__DESCRIPTION OF THE TASK__
Below are the records. Retype exactly the lines between the lines holding "white carrot: 3 -> 4" and "yellow lemon: 6 -> 4", inclusive.

__MATERIAL SUPPLIED__

------------------------------

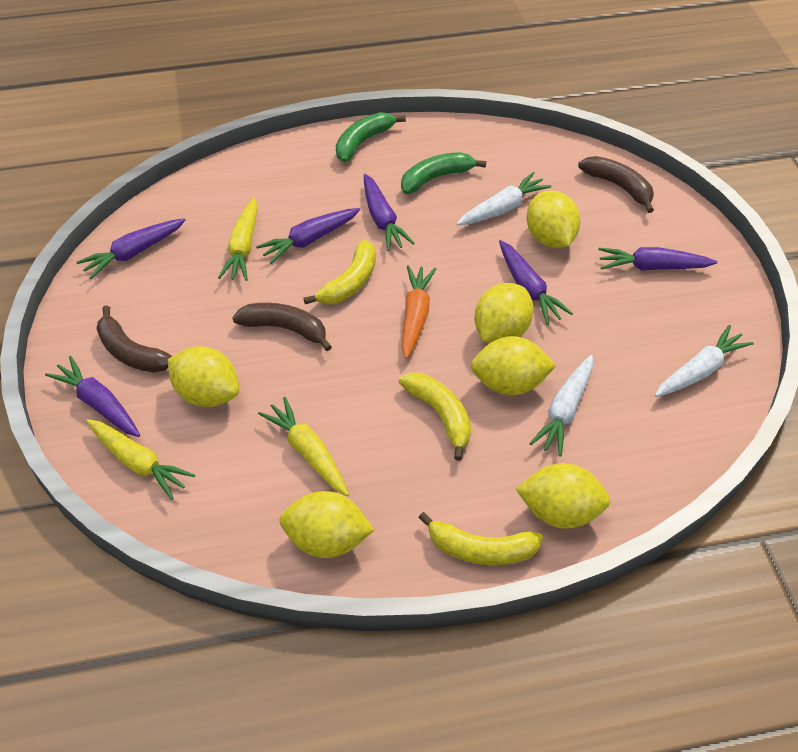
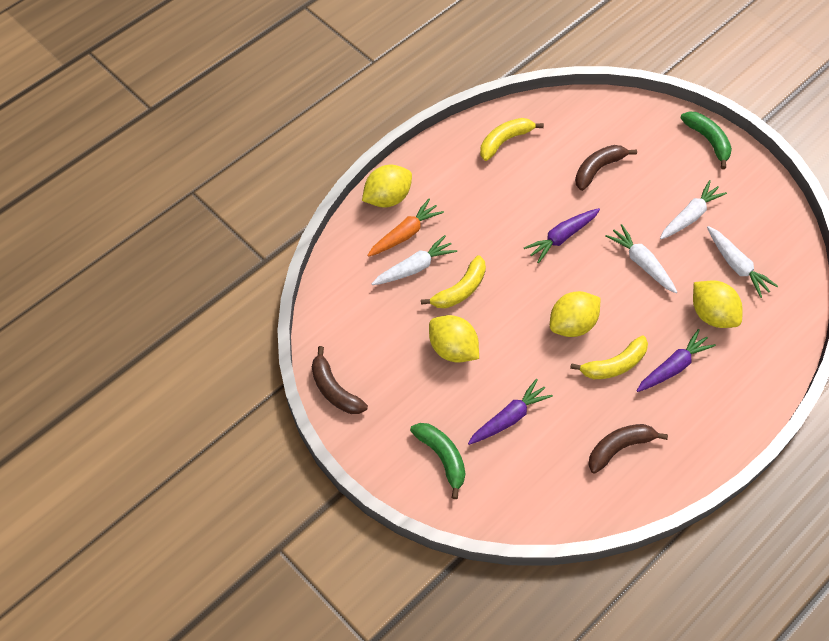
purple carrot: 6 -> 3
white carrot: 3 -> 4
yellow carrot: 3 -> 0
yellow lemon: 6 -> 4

------------------------------

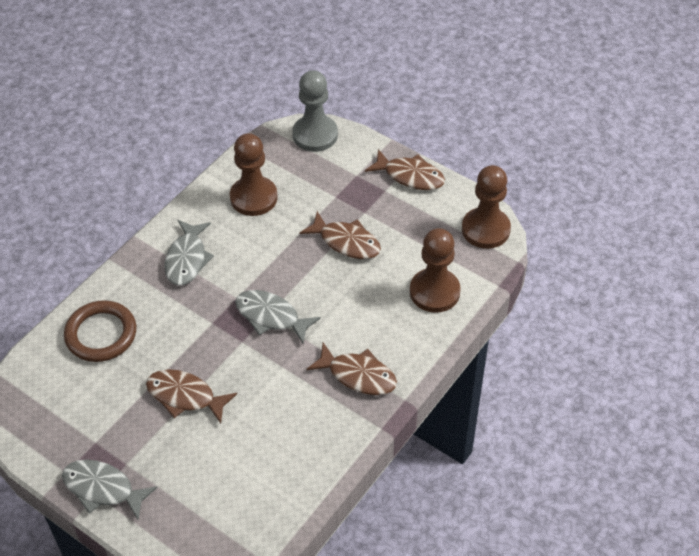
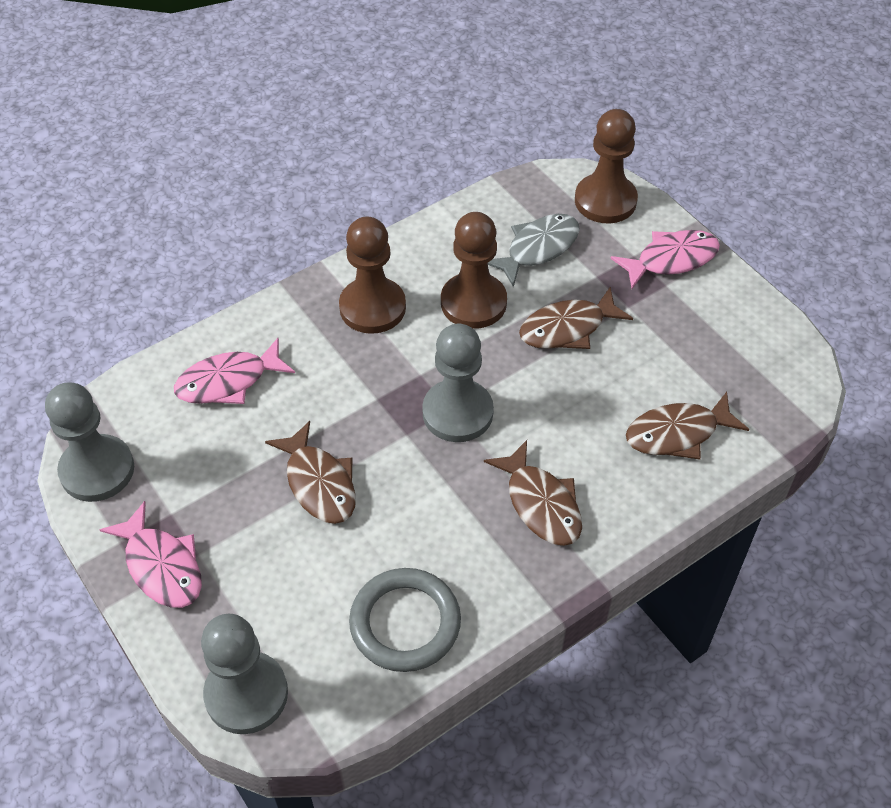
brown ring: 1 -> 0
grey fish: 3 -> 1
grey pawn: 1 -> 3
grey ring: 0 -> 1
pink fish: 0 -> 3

------------------------------

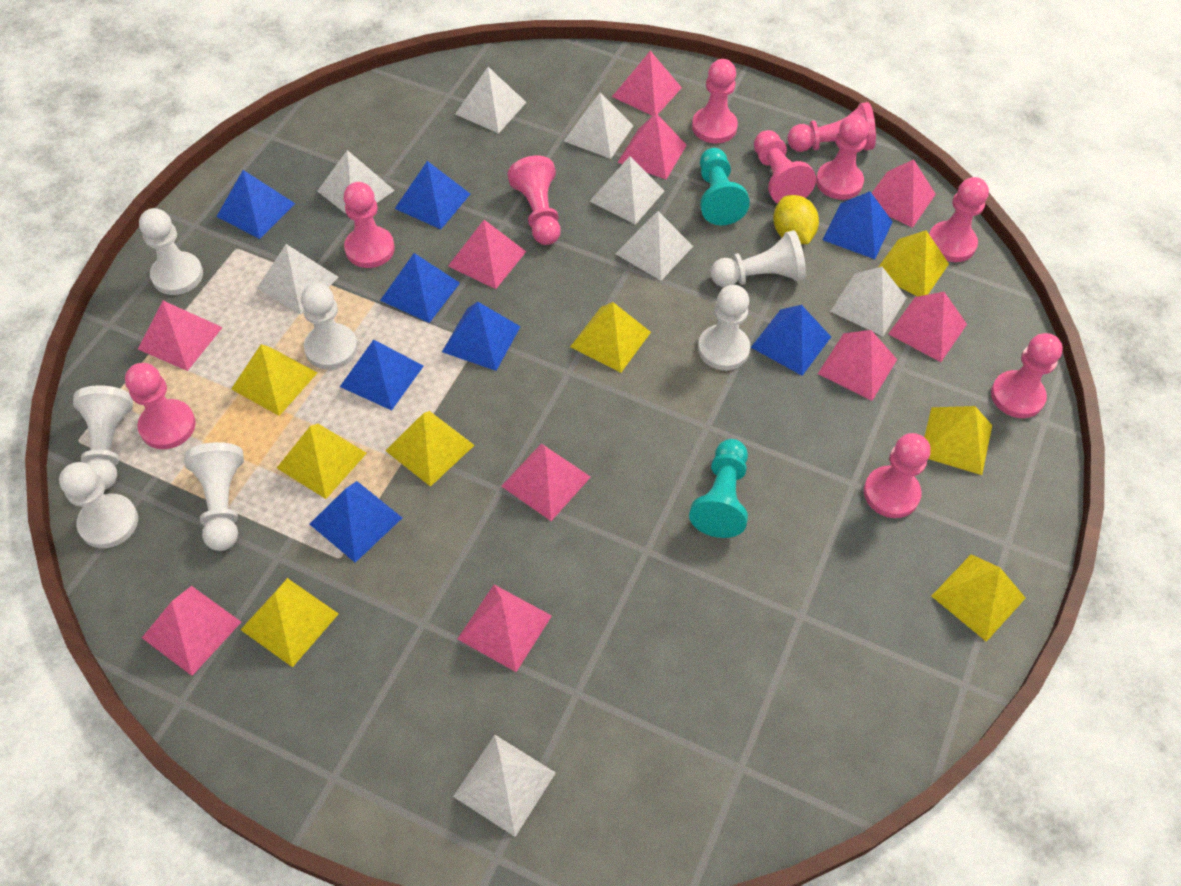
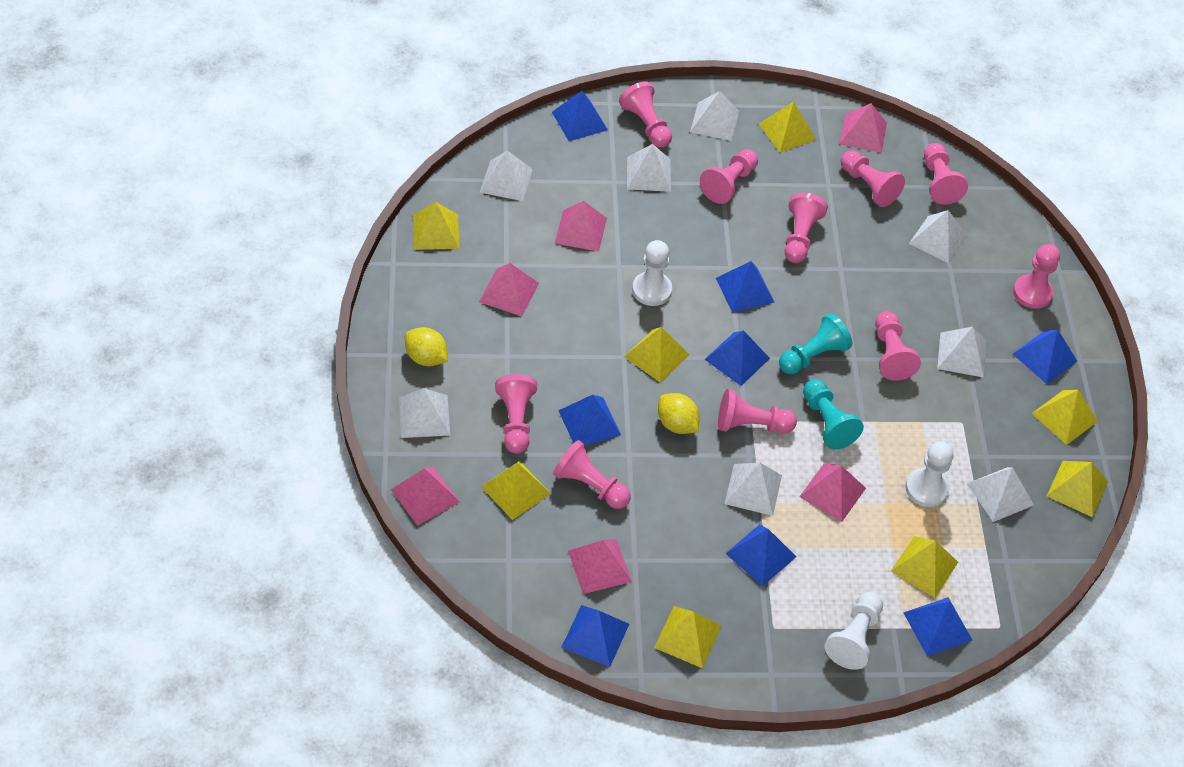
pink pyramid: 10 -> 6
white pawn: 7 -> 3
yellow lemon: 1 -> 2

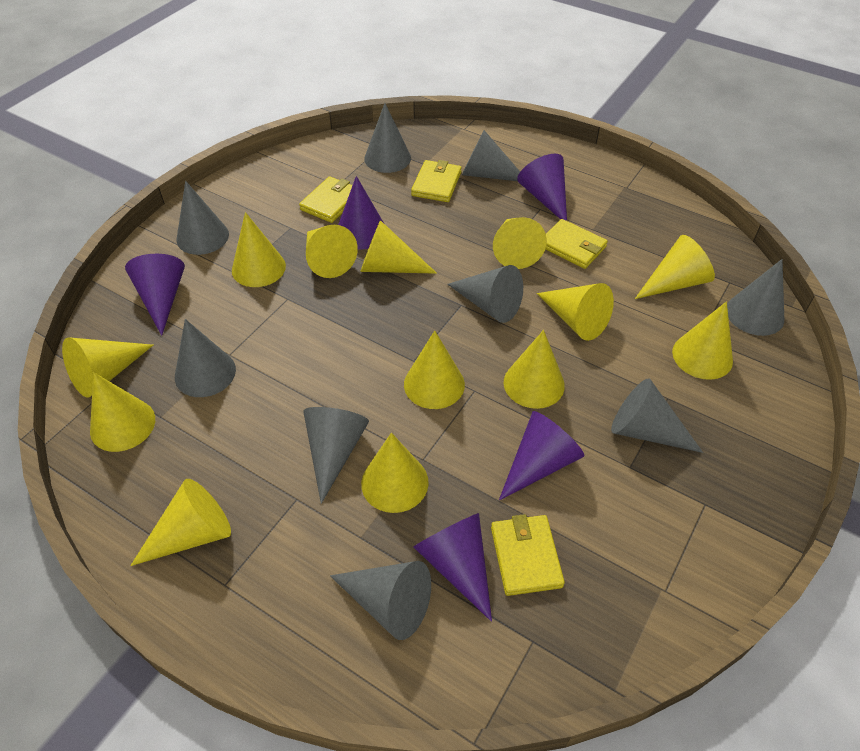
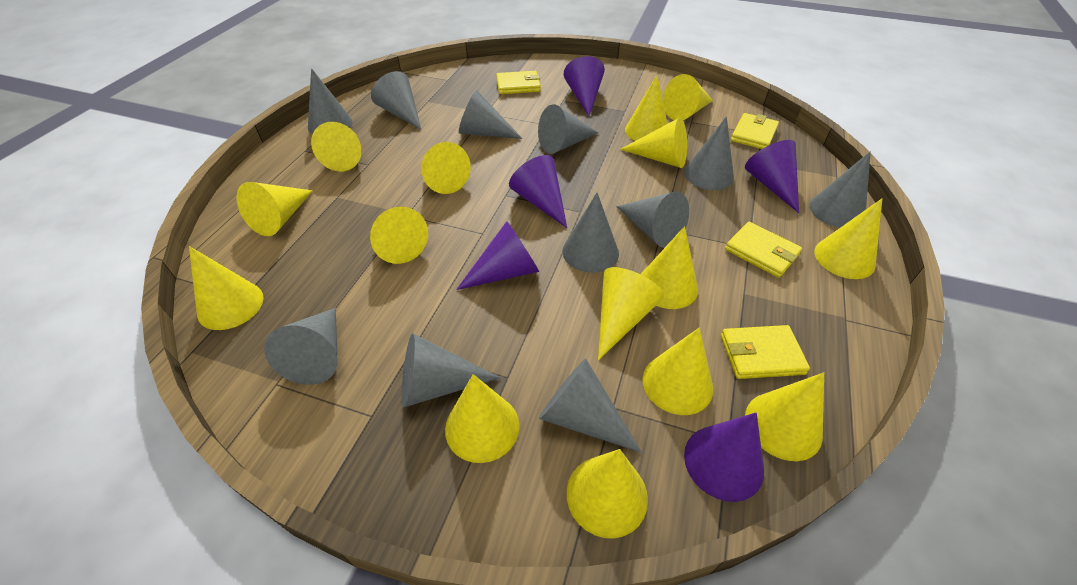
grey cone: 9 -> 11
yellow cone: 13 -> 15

------------------------------

__SOLUTION BELOW__
white carrot: 3 -> 4
yellow carrot: 3 -> 0
yellow lemon: 6 -> 4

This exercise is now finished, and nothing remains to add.